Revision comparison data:
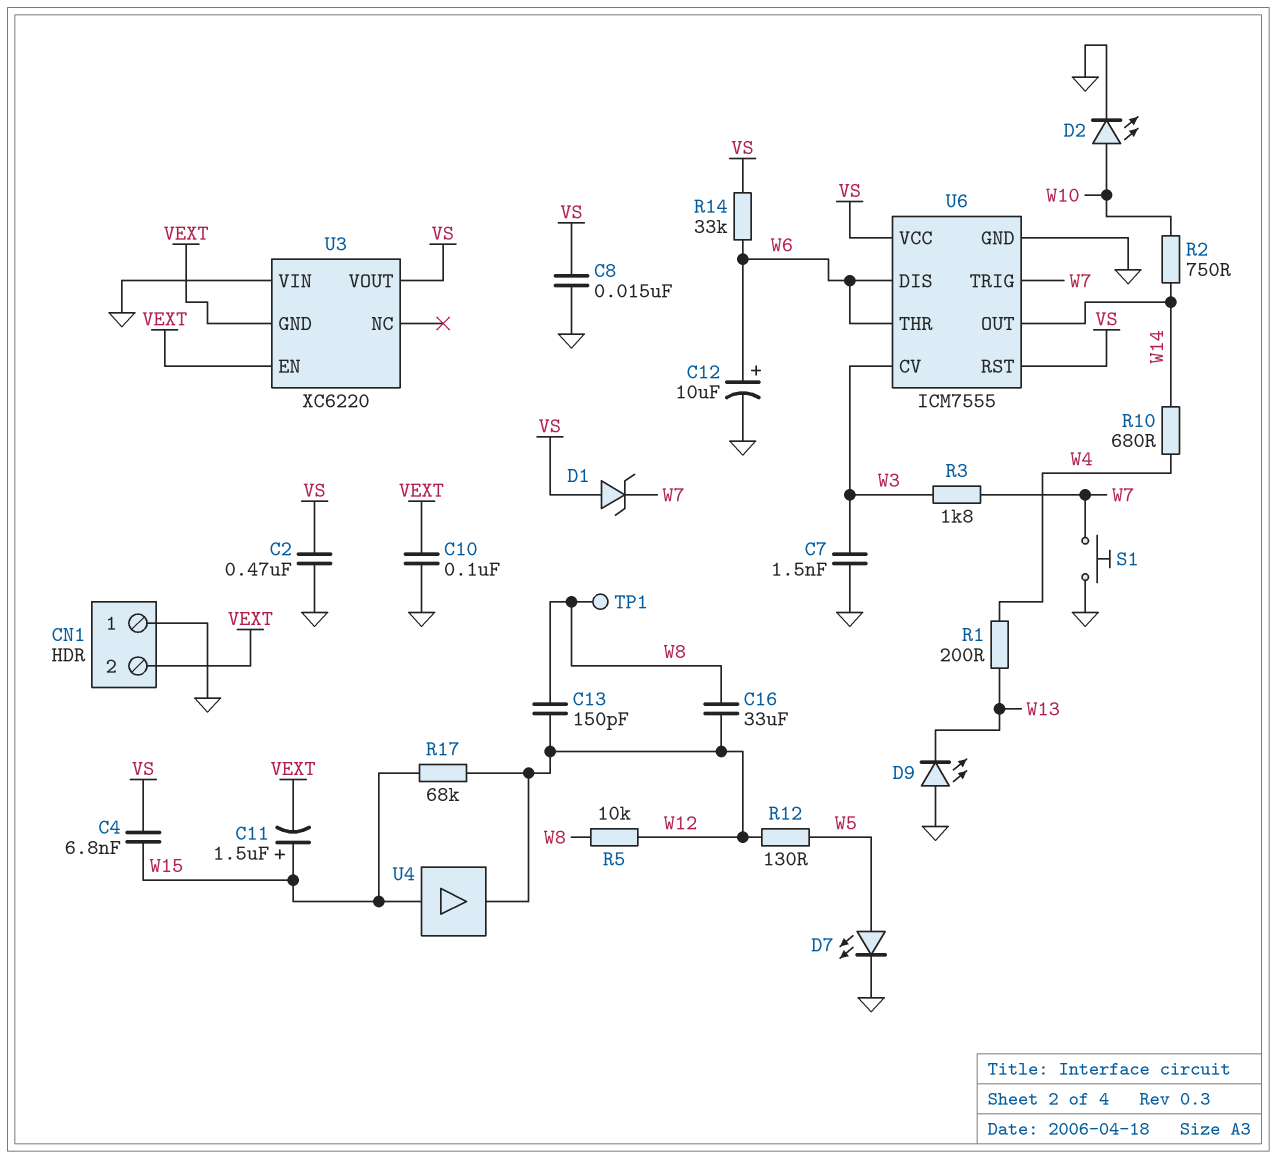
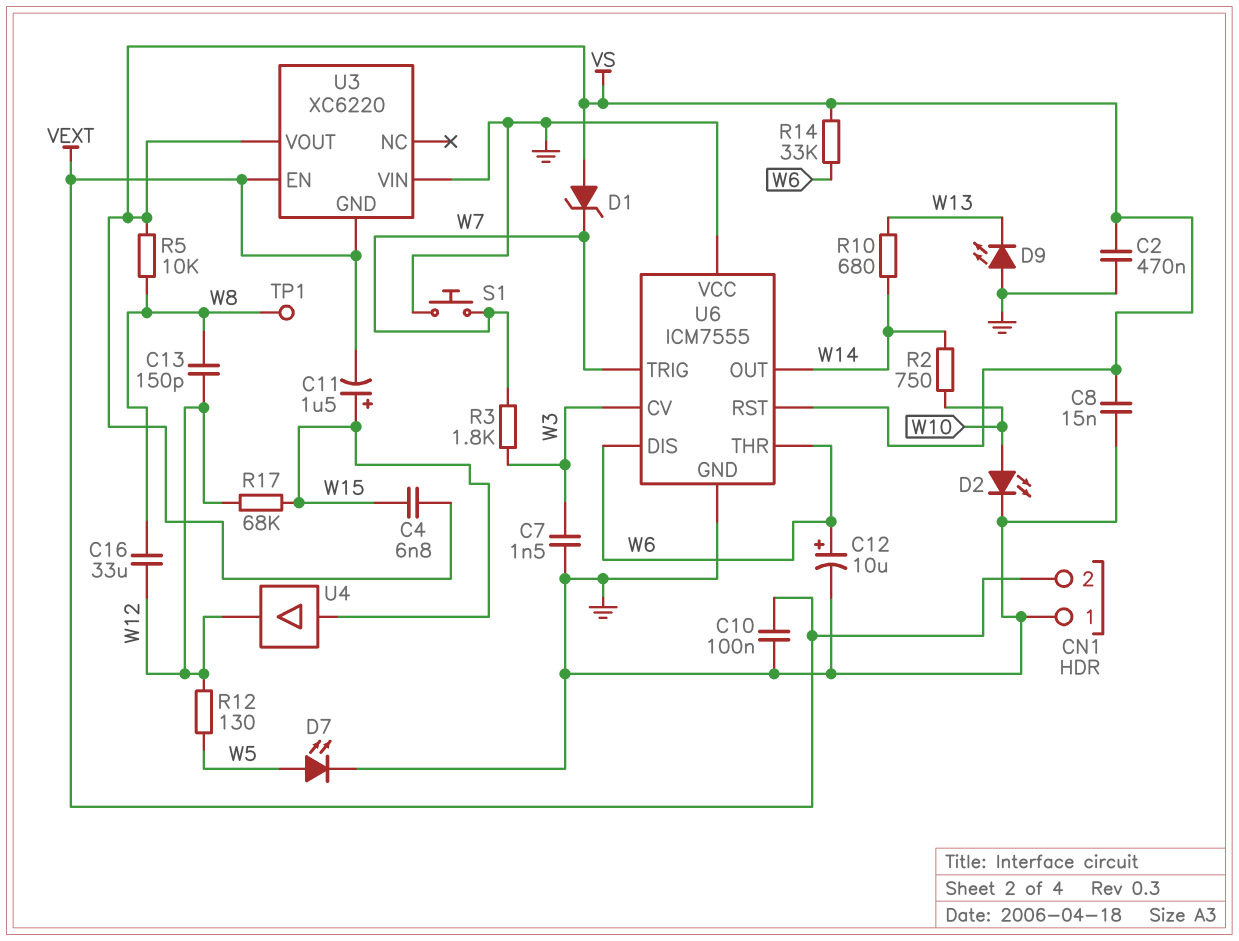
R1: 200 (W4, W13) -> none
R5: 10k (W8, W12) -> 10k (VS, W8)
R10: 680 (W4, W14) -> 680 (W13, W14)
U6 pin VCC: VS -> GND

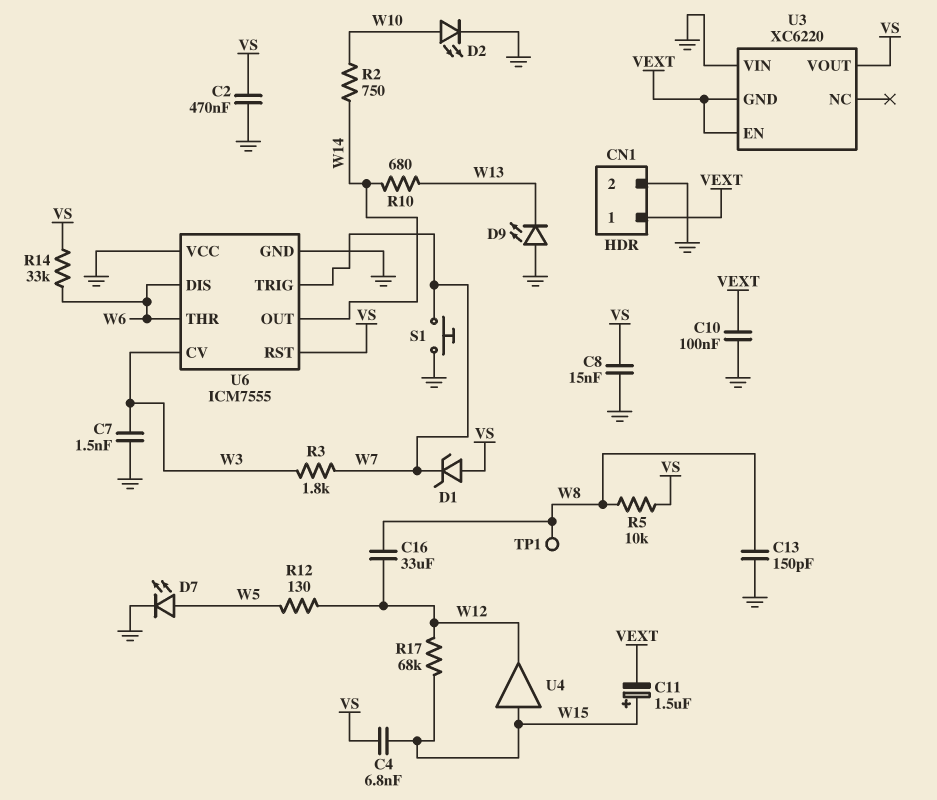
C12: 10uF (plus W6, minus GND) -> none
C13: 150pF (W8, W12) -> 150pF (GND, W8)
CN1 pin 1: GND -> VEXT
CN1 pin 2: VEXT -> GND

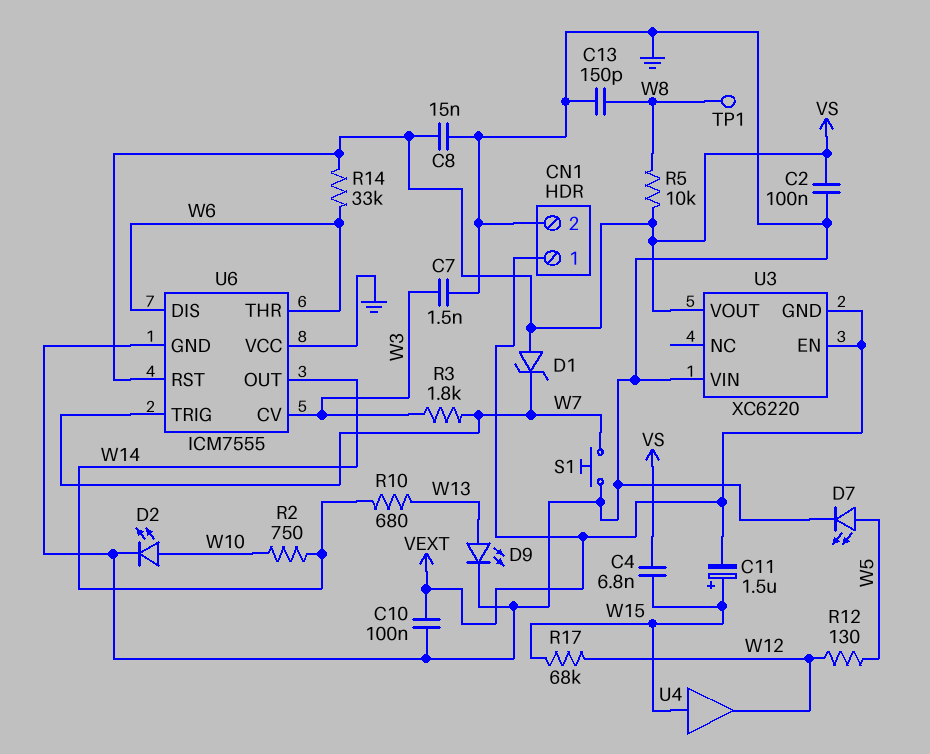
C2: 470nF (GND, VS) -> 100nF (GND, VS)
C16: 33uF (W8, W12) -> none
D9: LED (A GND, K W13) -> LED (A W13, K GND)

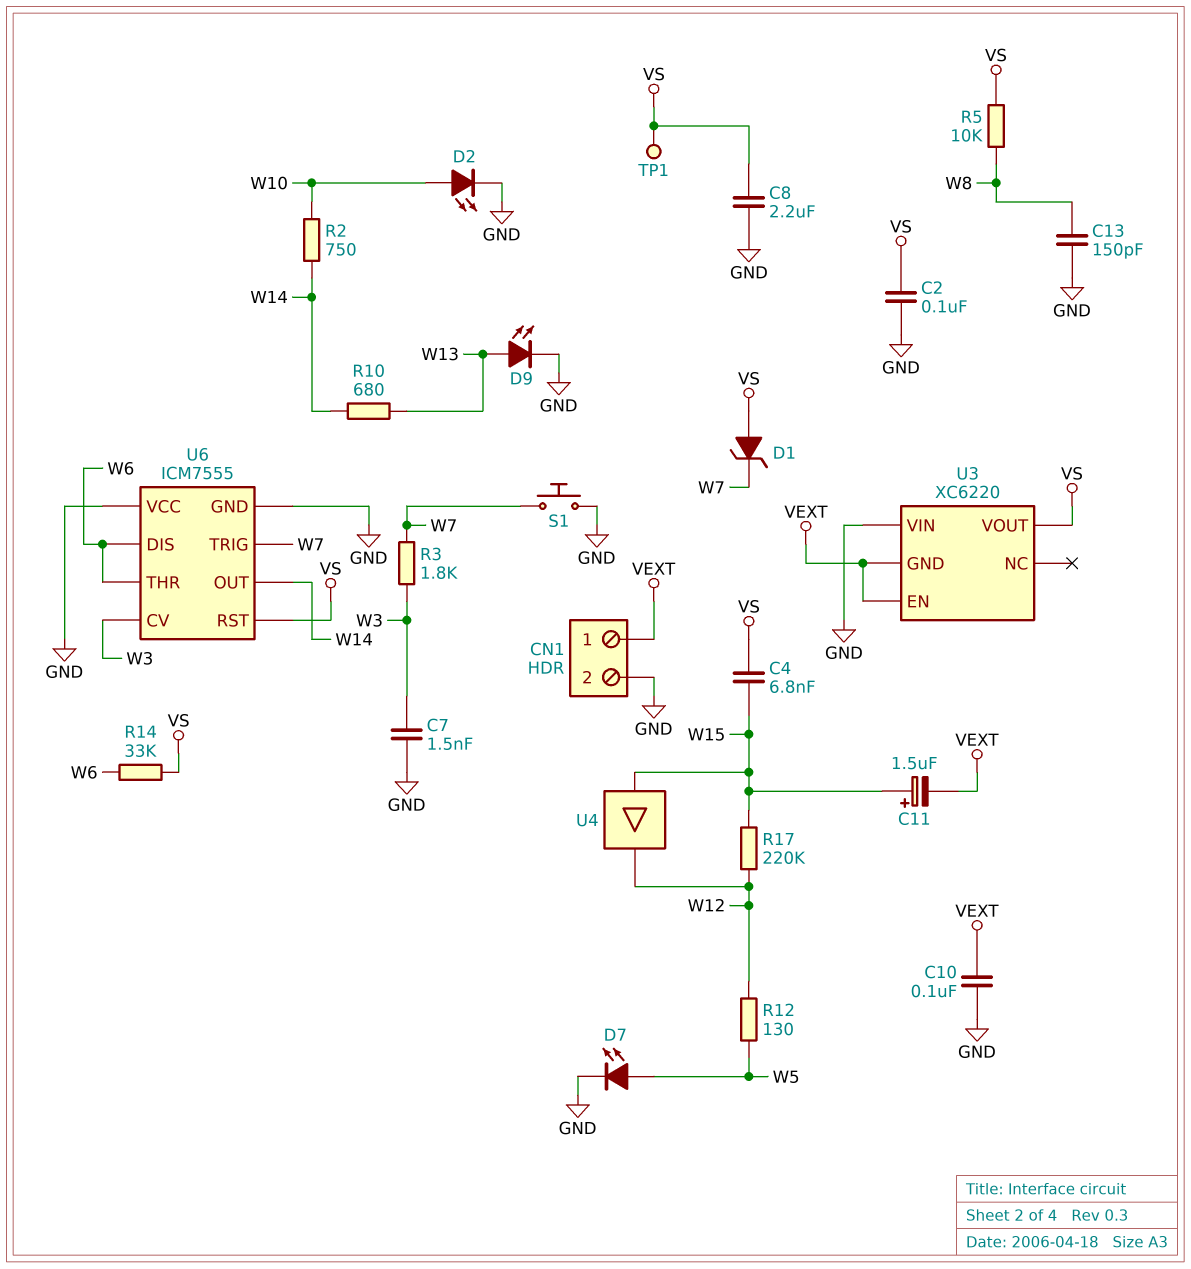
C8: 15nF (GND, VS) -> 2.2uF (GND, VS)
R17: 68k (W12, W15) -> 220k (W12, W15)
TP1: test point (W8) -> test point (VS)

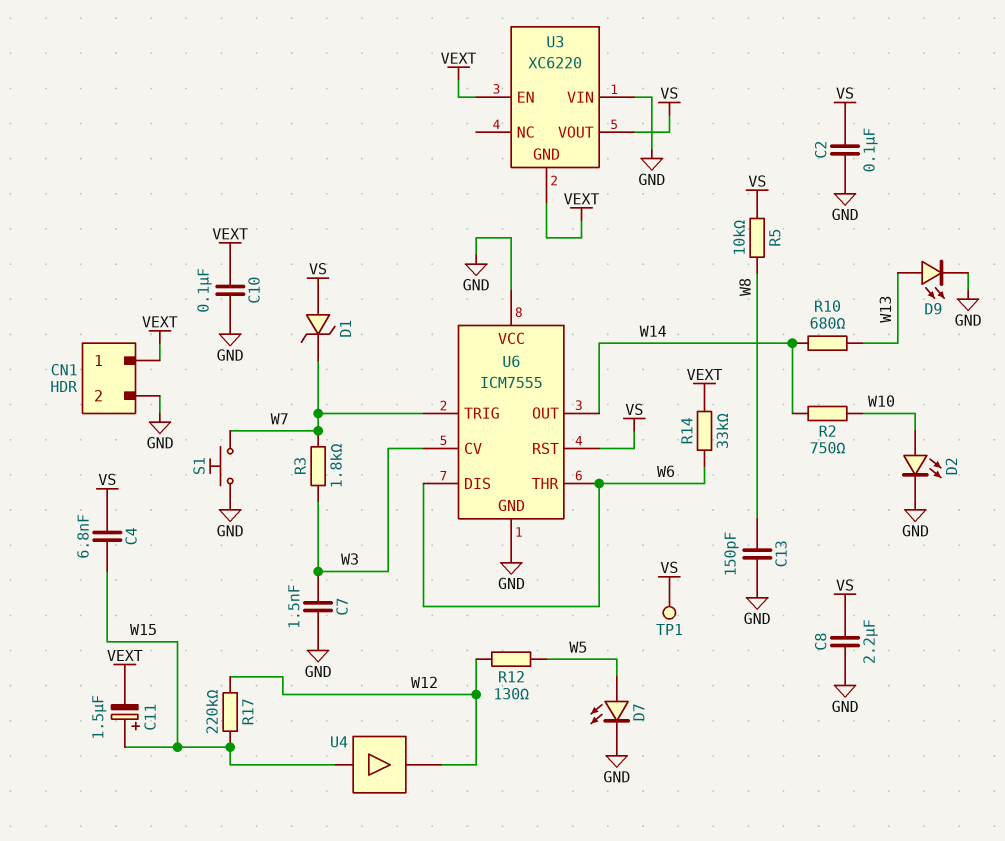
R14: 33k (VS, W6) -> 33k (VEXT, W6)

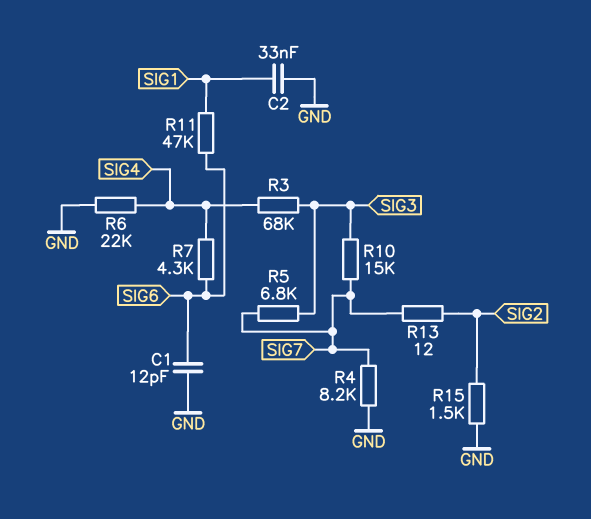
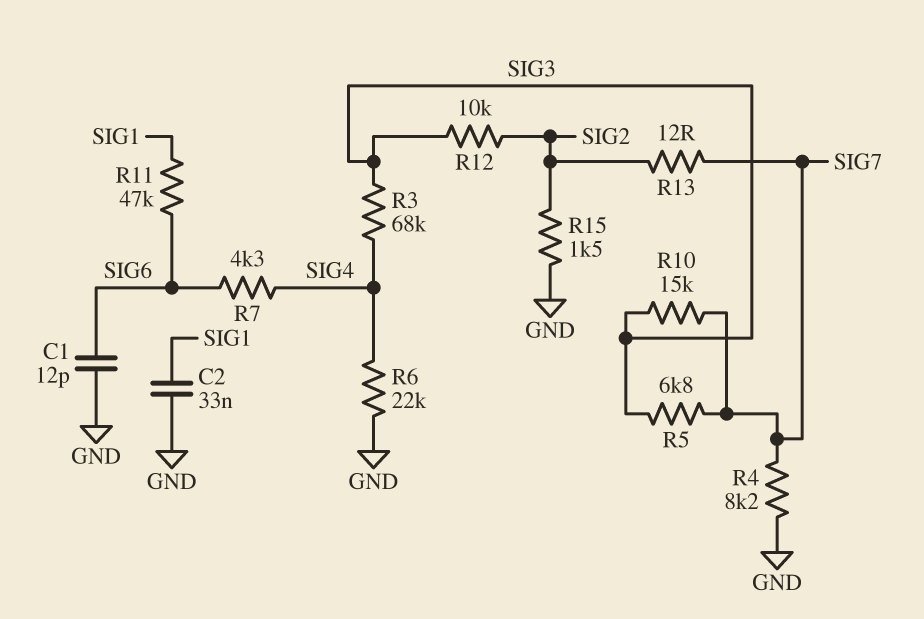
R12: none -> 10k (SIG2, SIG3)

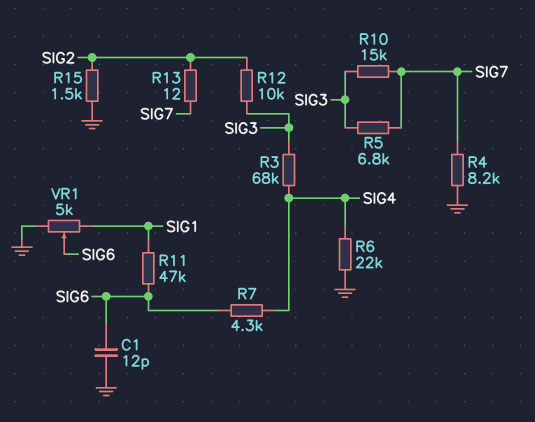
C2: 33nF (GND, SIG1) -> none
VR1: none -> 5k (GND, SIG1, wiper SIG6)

* **Exercise description**: Leave out the pictures and return every record word for word.

* **Result**:
R1: 200 (W4, W13) -> none
R5: 10k (W8, W12) -> 10k (VS, W8)
R10: 680 (W4, W14) -> 680 (W13, W14)
U6 pin VCC: VS -> GND

C12: 10uF (plus W6, minus GND) -> none
C13: 150pF (W8, W12) -> 150pF (GND, W8)
CN1 pin 1: GND -> VEXT
CN1 pin 2: VEXT -> GND

C2: 470nF (GND, VS) -> 100nF (GND, VS)
C16: 33uF (W8, W12) -> none
D9: LED (A GND, K W13) -> LED (A W13, K GND)

C8: 15nF (GND, VS) -> 2.2uF (GND, VS)
R17: 68k (W12, W15) -> 220k (W12, W15)
TP1: test point (W8) -> test point (VS)

R14: 33k (VS, W6) -> 33k (VEXT, W6)

R12: none -> 10k (SIG2, SIG3)

C2: 33nF (GND, SIG1) -> none
VR1: none -> 5k (GND, SIG1, wiper SIG6)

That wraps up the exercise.